▶ _Source material_:
━━━━━━━━

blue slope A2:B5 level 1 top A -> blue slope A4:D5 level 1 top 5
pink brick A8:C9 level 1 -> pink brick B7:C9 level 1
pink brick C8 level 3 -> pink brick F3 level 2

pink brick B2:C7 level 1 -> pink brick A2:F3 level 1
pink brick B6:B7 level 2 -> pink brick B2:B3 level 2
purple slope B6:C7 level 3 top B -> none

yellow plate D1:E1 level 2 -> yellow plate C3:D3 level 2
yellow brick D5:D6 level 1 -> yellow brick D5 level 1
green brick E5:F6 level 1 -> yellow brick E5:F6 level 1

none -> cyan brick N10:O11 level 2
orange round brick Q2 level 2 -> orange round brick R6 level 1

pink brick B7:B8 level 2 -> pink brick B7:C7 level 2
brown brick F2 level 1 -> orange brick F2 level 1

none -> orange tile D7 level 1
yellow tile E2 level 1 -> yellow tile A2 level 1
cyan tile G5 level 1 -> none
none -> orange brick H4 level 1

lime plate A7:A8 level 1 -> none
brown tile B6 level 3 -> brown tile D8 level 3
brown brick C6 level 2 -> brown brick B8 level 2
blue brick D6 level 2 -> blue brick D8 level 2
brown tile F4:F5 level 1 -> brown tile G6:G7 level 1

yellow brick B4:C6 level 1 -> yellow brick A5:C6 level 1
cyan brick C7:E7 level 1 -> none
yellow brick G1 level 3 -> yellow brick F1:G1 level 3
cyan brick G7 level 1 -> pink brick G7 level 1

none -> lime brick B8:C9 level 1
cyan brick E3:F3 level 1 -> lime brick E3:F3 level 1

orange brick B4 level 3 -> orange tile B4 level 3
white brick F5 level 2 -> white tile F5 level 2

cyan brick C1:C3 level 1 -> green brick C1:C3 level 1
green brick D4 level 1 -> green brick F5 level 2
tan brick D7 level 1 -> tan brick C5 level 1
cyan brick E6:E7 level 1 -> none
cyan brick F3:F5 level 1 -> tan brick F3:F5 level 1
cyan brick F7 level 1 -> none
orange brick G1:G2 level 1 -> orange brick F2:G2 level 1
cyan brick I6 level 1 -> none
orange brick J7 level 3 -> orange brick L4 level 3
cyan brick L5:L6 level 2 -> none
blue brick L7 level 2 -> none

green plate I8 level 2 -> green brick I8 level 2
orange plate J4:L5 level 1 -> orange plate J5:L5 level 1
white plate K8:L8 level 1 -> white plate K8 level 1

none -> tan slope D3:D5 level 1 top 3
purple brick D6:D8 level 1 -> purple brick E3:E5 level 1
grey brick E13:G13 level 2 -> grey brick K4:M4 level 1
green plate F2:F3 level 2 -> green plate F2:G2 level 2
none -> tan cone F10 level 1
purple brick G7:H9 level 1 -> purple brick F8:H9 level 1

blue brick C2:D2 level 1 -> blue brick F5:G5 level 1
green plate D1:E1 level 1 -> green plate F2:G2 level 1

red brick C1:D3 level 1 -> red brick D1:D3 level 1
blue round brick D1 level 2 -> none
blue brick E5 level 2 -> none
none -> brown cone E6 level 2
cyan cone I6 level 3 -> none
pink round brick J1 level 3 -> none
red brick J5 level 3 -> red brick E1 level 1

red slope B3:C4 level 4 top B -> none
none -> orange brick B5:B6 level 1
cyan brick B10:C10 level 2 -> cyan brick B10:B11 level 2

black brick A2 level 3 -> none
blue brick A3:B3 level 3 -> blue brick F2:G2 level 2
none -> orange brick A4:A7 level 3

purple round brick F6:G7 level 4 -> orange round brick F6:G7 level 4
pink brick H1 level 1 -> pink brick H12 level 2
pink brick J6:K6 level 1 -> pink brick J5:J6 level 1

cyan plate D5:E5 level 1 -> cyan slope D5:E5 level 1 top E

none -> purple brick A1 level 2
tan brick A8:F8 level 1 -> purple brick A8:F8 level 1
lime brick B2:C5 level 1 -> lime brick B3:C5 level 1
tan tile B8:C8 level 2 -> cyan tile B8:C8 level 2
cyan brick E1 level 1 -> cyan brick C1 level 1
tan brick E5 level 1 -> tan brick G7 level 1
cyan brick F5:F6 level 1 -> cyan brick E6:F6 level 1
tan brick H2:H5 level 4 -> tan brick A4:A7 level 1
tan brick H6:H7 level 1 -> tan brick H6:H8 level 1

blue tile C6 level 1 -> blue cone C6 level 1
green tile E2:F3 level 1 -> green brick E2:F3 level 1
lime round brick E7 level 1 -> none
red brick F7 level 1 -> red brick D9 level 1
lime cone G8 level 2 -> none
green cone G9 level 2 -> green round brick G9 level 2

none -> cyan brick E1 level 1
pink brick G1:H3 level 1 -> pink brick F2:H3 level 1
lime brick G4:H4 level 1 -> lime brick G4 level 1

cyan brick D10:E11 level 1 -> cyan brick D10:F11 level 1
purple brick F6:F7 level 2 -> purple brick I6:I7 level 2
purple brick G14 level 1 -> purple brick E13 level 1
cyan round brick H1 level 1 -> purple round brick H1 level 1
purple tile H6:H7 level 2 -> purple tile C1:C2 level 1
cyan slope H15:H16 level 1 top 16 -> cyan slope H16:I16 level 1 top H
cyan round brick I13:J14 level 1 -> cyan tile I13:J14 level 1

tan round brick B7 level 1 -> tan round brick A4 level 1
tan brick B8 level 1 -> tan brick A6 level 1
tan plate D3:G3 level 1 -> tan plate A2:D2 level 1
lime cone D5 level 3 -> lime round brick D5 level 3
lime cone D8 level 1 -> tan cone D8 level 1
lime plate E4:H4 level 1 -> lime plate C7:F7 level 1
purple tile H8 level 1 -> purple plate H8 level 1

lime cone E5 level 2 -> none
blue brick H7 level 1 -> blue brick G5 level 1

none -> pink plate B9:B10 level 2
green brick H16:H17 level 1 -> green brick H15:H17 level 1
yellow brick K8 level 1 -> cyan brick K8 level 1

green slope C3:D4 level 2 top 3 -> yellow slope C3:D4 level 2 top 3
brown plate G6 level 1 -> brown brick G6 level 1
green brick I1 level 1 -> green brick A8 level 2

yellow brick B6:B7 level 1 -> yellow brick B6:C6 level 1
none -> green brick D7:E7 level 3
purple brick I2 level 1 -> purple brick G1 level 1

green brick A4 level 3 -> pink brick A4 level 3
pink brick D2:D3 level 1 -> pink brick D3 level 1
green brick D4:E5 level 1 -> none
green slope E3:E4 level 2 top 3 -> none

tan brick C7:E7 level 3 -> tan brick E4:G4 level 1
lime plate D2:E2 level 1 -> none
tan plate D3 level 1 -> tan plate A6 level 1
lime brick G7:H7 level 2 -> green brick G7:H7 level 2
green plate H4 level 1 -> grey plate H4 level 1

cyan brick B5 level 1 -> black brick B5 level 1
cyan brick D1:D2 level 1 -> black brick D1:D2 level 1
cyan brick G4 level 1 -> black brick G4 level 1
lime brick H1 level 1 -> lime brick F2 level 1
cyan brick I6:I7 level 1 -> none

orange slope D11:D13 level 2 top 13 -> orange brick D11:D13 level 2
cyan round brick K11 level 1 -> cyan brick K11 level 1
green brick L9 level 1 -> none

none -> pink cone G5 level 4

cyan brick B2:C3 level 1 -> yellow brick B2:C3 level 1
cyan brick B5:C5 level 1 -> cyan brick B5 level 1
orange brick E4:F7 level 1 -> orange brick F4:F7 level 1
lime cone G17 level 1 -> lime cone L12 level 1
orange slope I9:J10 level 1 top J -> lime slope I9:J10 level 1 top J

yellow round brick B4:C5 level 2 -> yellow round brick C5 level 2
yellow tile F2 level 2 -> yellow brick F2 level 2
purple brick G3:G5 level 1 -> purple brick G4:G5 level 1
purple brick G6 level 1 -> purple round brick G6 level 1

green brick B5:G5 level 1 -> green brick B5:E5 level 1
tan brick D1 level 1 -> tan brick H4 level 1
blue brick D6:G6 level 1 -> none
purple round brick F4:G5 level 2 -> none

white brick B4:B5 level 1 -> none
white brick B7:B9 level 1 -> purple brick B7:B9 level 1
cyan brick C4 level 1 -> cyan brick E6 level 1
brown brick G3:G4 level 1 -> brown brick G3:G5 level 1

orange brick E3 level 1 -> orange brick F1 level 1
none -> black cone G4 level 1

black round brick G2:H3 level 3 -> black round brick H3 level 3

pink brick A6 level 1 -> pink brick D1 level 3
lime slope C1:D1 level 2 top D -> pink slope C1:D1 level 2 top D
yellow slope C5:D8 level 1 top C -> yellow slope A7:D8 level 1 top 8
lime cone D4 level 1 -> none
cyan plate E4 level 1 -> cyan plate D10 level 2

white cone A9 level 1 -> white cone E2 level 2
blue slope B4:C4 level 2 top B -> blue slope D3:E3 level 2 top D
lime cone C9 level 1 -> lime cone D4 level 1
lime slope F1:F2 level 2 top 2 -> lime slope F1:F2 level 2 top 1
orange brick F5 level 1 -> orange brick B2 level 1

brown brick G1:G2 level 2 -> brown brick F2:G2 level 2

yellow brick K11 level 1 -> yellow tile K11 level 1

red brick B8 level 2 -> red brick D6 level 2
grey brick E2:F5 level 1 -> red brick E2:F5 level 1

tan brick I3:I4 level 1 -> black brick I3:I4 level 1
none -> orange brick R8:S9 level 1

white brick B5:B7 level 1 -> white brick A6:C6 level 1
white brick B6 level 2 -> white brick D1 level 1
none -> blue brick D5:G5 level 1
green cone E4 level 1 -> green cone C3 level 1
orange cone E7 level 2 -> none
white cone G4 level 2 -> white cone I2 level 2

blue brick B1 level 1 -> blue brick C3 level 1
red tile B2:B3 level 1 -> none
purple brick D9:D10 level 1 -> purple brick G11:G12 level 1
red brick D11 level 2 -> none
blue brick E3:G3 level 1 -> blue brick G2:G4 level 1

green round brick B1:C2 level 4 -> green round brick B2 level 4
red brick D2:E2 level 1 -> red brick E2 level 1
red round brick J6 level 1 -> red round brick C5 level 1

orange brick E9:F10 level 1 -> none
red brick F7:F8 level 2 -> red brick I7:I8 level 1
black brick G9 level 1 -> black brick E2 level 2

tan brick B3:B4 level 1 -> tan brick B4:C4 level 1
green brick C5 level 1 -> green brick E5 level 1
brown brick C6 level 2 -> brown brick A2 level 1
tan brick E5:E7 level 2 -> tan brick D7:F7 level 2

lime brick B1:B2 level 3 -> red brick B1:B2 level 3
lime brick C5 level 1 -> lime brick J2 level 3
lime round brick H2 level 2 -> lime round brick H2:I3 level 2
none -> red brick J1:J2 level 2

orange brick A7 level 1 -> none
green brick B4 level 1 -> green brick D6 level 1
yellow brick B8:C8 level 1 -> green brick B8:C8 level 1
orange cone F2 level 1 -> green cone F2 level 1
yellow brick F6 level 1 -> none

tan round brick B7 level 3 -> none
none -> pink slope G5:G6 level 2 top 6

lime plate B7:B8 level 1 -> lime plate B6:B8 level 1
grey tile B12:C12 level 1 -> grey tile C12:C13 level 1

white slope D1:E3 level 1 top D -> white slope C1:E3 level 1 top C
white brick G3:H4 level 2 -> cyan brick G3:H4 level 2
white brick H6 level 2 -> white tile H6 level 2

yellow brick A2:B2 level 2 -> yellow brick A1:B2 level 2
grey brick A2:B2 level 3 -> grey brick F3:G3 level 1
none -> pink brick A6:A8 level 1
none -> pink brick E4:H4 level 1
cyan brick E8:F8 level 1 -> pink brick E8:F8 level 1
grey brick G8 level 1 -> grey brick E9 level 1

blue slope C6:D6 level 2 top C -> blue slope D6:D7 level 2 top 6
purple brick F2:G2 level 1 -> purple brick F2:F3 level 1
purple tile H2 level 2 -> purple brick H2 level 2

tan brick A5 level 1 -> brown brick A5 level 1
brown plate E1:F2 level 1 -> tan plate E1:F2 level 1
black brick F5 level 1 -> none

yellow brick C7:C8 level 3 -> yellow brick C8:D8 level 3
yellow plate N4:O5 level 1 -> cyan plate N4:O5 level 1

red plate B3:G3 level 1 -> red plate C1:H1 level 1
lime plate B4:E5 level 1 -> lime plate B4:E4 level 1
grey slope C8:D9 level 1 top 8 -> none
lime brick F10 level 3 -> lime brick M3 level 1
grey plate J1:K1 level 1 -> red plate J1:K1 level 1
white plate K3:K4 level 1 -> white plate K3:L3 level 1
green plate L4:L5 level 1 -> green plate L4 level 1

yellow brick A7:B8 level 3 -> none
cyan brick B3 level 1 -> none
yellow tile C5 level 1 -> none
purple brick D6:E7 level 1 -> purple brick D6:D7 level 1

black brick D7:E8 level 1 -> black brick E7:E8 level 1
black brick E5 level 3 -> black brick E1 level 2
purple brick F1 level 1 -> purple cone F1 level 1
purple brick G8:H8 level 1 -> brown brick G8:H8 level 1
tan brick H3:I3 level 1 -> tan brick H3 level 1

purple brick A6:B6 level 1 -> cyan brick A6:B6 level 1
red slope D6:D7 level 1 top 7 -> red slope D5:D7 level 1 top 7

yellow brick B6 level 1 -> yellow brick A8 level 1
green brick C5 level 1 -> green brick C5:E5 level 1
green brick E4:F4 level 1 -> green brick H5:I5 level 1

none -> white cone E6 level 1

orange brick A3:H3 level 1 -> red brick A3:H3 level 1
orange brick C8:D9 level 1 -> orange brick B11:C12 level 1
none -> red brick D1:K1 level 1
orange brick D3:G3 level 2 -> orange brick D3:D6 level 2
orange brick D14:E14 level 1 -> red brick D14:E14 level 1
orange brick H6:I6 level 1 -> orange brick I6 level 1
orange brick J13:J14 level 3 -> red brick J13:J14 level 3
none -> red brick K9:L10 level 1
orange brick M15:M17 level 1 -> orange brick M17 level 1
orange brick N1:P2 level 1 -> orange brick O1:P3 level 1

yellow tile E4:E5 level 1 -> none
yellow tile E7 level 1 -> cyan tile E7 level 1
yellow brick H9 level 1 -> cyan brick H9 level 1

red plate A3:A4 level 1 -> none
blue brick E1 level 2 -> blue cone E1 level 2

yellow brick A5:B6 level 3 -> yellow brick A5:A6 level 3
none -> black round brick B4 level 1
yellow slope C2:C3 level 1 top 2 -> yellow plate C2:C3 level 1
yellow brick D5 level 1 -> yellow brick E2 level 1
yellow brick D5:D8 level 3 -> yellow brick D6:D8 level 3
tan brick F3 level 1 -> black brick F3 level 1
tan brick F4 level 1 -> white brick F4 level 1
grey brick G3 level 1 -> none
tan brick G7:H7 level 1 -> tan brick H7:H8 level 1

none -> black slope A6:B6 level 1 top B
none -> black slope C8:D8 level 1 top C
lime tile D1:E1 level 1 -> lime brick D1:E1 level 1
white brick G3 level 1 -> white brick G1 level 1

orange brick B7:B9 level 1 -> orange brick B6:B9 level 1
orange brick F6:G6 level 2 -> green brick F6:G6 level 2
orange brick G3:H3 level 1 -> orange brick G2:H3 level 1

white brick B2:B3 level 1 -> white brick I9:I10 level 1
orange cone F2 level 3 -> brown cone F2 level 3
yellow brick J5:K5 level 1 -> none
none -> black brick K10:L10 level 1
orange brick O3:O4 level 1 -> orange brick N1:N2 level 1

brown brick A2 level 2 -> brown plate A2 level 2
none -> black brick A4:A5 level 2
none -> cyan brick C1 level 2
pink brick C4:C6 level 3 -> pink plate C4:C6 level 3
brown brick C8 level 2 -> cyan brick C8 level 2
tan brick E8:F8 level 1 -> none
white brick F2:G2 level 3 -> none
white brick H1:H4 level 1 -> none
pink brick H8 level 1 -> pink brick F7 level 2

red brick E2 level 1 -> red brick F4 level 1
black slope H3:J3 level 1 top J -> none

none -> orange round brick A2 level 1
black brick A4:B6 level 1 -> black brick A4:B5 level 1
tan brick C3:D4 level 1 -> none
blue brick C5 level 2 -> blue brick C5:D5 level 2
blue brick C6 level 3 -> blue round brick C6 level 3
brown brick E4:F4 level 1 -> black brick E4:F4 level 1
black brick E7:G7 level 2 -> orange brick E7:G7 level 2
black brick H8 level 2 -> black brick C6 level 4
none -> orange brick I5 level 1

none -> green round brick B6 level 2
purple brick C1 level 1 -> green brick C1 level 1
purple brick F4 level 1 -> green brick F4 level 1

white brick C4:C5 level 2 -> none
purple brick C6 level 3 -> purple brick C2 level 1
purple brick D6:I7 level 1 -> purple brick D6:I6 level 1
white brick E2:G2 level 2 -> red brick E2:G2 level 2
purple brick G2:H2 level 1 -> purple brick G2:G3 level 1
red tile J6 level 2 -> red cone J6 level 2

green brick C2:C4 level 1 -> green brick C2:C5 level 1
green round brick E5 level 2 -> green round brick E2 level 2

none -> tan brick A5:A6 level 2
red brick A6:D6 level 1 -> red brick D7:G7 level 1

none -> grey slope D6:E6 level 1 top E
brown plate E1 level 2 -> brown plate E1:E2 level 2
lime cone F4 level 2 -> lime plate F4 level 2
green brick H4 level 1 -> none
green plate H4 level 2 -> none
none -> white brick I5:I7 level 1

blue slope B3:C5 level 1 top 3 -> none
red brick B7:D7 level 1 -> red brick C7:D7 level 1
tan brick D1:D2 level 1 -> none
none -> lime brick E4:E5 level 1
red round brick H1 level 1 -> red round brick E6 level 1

━━━━━━━━

▶ _To do_:
Print, exactly as given, the lines from the one with "yellow brick J5:K5 level 1 -> none" through the last line of the material above, and no others.

▶ _Solution_:
yellow brick J5:K5 level 1 -> none
none -> black brick K10:L10 level 1
orange brick O3:O4 level 1 -> orange brick N1:N2 level 1

brown brick A2 level 2 -> brown plate A2 level 2
none -> black brick A4:A5 level 2
none -> cyan brick C1 level 2
pink brick C4:C6 level 3 -> pink plate C4:C6 level 3
brown brick C8 level 2 -> cyan brick C8 level 2
tan brick E8:F8 level 1 -> none
white brick F2:G2 level 3 -> none
white brick H1:H4 level 1 -> none
pink brick H8 level 1 -> pink brick F7 level 2

red brick E2 level 1 -> red brick F4 level 1
black slope H3:J3 level 1 top J -> none

none -> orange round brick A2 level 1
black brick A4:B6 level 1 -> black brick A4:B5 level 1
tan brick C3:D4 level 1 -> none
blue brick C5 level 2 -> blue brick C5:D5 level 2
blue brick C6 level 3 -> blue round brick C6 level 3
brown brick E4:F4 level 1 -> black brick E4:F4 level 1
black brick E7:G7 level 2 -> orange brick E7:G7 level 2
black brick H8 level 2 -> black brick C6 level 4
none -> orange brick I5 level 1

none -> green round brick B6 level 2
purple brick C1 level 1 -> green brick C1 level 1
purple brick F4 level 1 -> green brick F4 level 1

white brick C4:C5 level 2 -> none
purple brick C6 level 3 -> purple brick C2 level 1
purple brick D6:I7 level 1 -> purple brick D6:I6 level 1
white brick E2:G2 level 2 -> red brick E2:G2 level 2
purple brick G2:H2 level 1 -> purple brick G2:G3 level 1
red tile J6 level 2 -> red cone J6 level 2

green brick C2:C4 level 1 -> green brick C2:C5 level 1
green round brick E5 level 2 -> green round brick E2 level 2

none -> tan brick A5:A6 level 2
red brick A6:D6 level 1 -> red brick D7:G7 level 1

none -> grey slope D6:E6 level 1 top E
brown plate E1 level 2 -> brown plate E1:E2 level 2
lime cone F4 level 2 -> lime plate F4 level 2
green brick H4 level 1 -> none
green plate H4 level 2 -> none
none -> white brick I5:I7 level 1

blue slope B3:C5 level 1 top 3 -> none
red brick B7:D7 level 1 -> red brick C7:D7 level 1
tan brick D1:D2 level 1 -> none
none -> lime brick E4:E5 level 1
red round brick H1 level 1 -> red round brick E6 level 1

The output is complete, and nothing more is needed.